▸ Exercise directions: Read through the records below and copy each line that uses the word "white".

▸ Input:
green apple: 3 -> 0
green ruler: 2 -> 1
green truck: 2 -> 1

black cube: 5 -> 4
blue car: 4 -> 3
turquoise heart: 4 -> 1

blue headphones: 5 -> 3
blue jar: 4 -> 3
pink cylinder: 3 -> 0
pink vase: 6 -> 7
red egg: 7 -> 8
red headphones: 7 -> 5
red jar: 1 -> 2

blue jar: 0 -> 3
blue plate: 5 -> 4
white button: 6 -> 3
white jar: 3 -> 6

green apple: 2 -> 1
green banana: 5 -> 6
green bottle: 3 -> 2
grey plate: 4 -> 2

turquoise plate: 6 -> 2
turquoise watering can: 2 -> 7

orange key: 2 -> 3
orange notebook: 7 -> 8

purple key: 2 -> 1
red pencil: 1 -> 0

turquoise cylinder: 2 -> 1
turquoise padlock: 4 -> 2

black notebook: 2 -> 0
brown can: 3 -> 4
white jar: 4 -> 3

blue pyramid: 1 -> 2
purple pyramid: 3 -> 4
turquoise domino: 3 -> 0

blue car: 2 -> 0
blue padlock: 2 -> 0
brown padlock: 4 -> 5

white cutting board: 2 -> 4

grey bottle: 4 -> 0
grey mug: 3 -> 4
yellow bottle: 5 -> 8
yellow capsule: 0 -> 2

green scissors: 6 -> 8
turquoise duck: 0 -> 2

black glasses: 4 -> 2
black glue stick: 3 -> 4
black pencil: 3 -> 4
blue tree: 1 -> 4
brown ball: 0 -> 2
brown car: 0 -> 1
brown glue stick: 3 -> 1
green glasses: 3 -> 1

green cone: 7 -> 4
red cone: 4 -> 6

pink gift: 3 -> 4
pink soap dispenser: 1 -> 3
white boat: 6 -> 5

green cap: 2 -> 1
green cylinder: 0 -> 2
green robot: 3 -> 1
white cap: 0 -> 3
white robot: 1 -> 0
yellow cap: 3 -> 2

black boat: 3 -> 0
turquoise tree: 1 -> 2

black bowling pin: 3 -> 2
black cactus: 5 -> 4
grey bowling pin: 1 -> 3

▸ Answer to this task:
white button: 6 -> 3
white jar: 3 -> 6
white jar: 4 -> 3
white cutting board: 2 -> 4
white boat: 6 -> 5
white cap: 0 -> 3
white robot: 1 -> 0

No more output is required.